• To do: Copy exactly the last part of the entries, starting from the line with "(534, 292) = (575, 267): black" and including the final line.

(Input data begins)

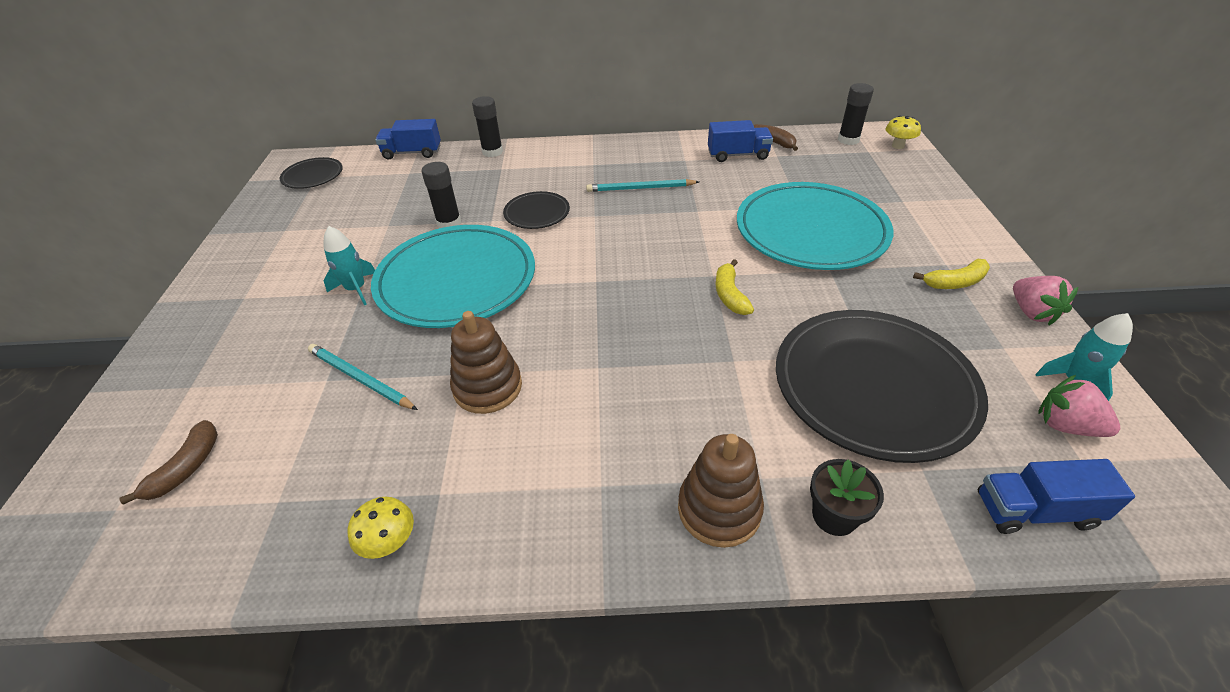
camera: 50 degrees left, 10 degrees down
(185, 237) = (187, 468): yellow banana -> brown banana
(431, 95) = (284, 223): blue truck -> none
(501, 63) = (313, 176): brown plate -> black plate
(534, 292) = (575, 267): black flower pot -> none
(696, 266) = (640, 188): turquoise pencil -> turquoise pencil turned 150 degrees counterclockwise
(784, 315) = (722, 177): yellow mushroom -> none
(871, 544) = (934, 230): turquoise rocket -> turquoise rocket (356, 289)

(Input data ends)

• Output for this exercise:
(534, 292) = (575, 267): black flower pot -> none
(696, 266) = (640, 188): turquoise pencil -> turquoise pencil turned 150 degrees counterclockwise
(784, 315) = (722, 177): yellow mushroom -> none
(871, 544) = (934, 230): turquoise rocket -> turquoise rocket (356, 289)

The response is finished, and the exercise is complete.